## Provided records
'''
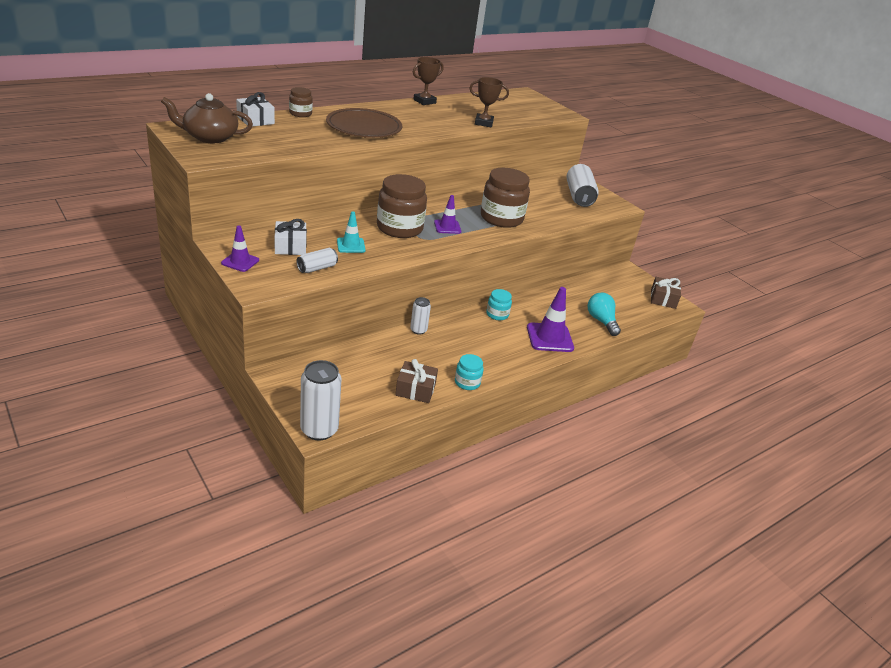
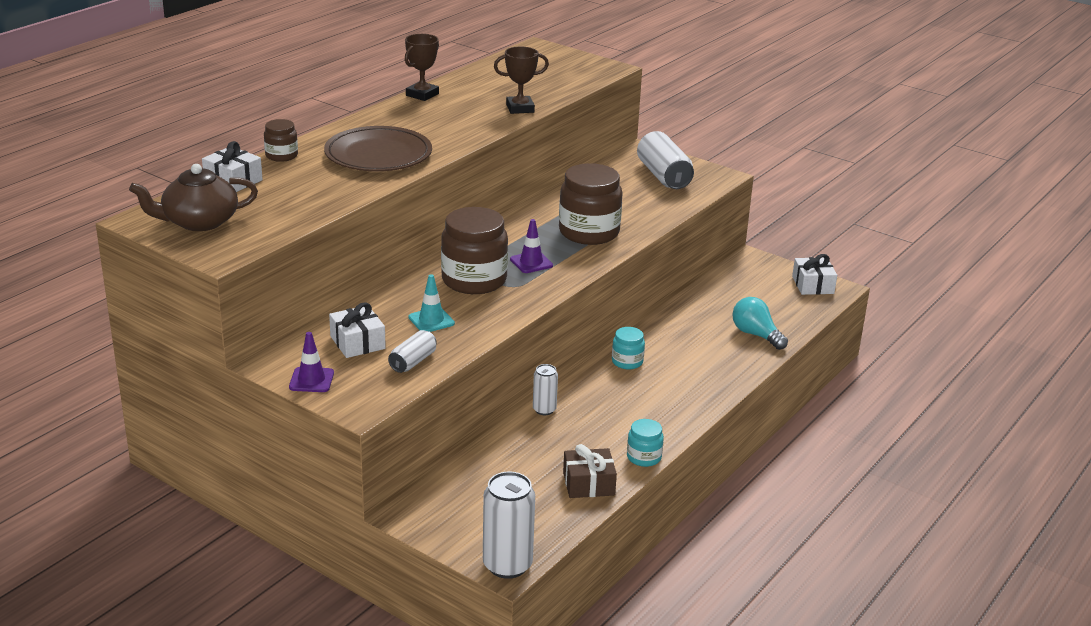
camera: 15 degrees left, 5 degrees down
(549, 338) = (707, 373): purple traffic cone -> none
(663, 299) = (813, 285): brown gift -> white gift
'''
'''
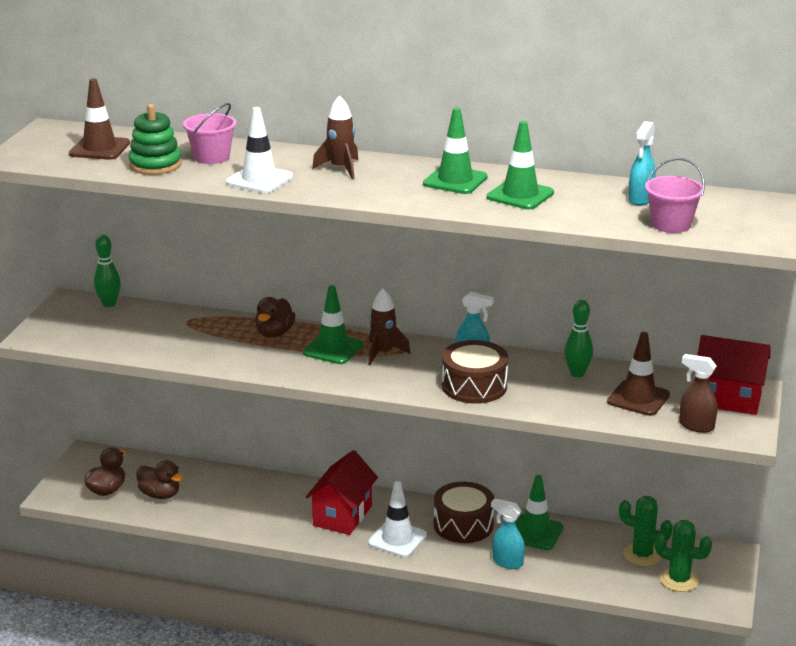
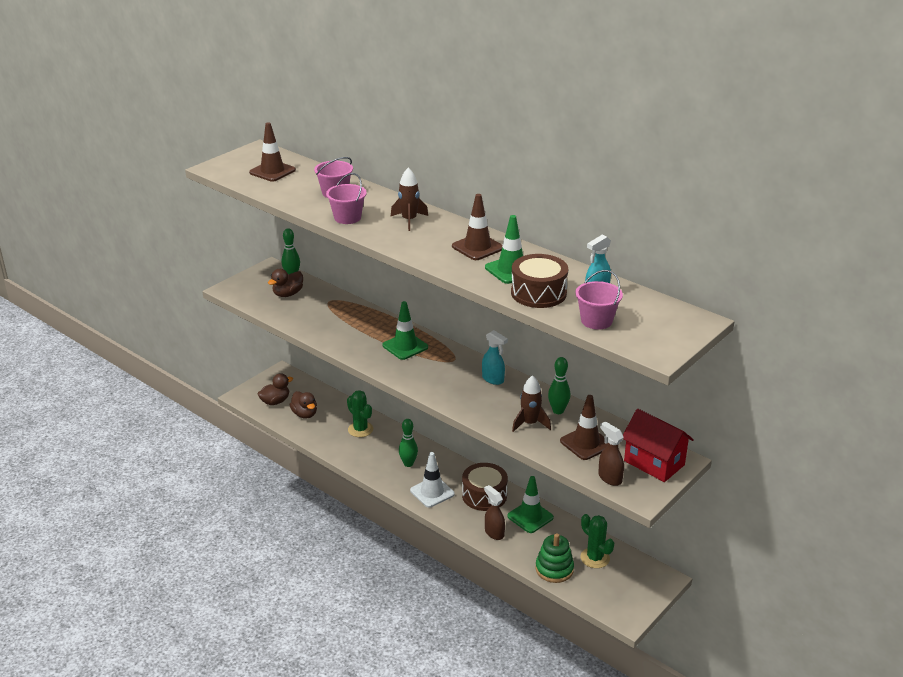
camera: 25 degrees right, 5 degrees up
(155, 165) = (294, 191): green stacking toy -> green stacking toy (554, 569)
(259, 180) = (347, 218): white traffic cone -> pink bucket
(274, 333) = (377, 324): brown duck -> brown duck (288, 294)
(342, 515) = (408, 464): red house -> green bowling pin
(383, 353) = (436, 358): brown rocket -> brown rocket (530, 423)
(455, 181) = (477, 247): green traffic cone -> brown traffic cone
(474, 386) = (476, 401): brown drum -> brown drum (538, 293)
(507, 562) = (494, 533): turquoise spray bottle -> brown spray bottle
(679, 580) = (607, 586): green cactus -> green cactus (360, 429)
'''
## Exercise objective
If a line above holds the string "traffic", return it as it stands.

## Response
(549, 338) = (707, 373): purple traffic cone -> none
(259, 180) = (347, 218): white traffic cone -> pink bucket
(455, 181) = (477, 247): green traffic cone -> brown traffic cone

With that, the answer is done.